_Work request_
Scan the listing below. Return every line containing the string "degrees".

_Entries shown_
+--
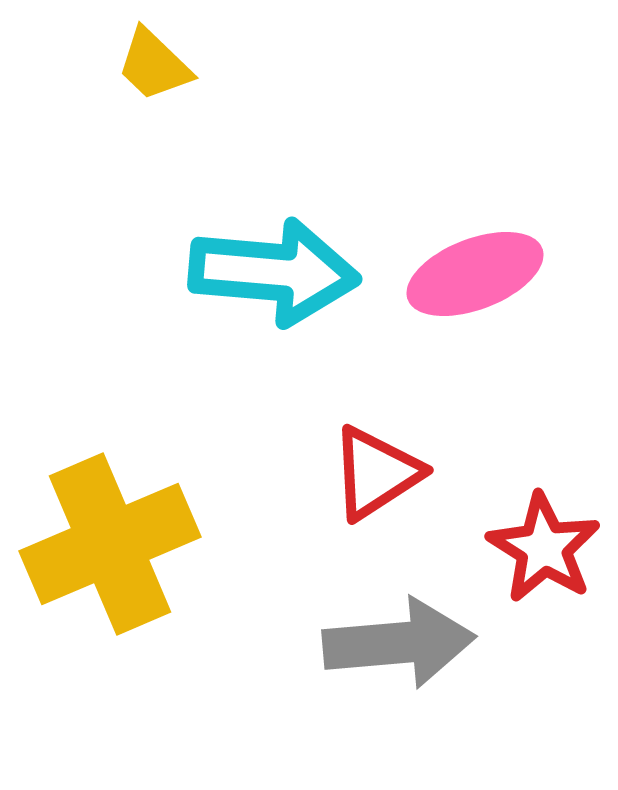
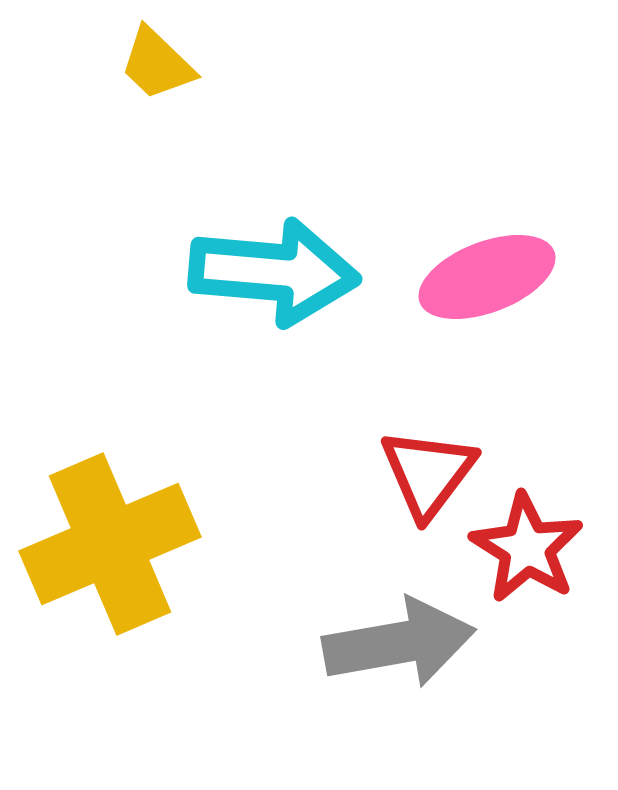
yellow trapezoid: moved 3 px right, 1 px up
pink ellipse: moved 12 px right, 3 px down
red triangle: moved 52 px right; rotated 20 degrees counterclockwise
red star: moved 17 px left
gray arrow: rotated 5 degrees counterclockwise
+--
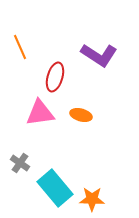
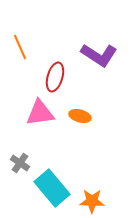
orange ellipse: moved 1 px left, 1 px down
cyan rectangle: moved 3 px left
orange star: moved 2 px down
+--
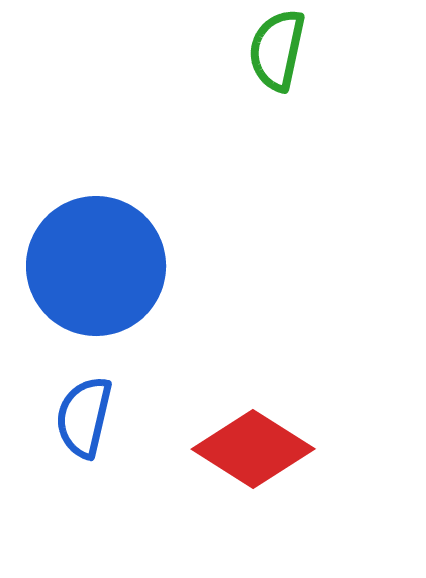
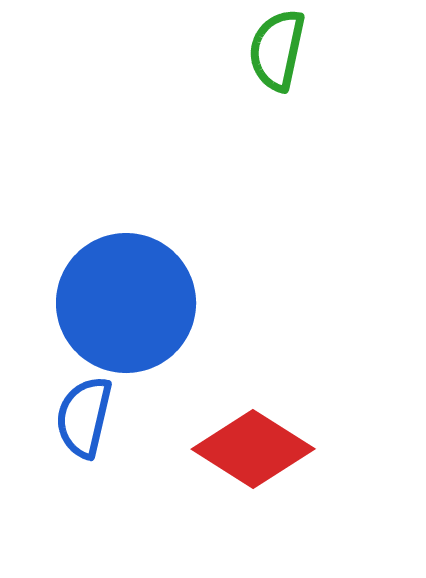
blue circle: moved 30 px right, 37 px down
+--
_Response to the exercise_
red triangle: moved 52 px right; rotated 20 degrees counterclockwise
gray arrow: rotated 5 degrees counterclockwise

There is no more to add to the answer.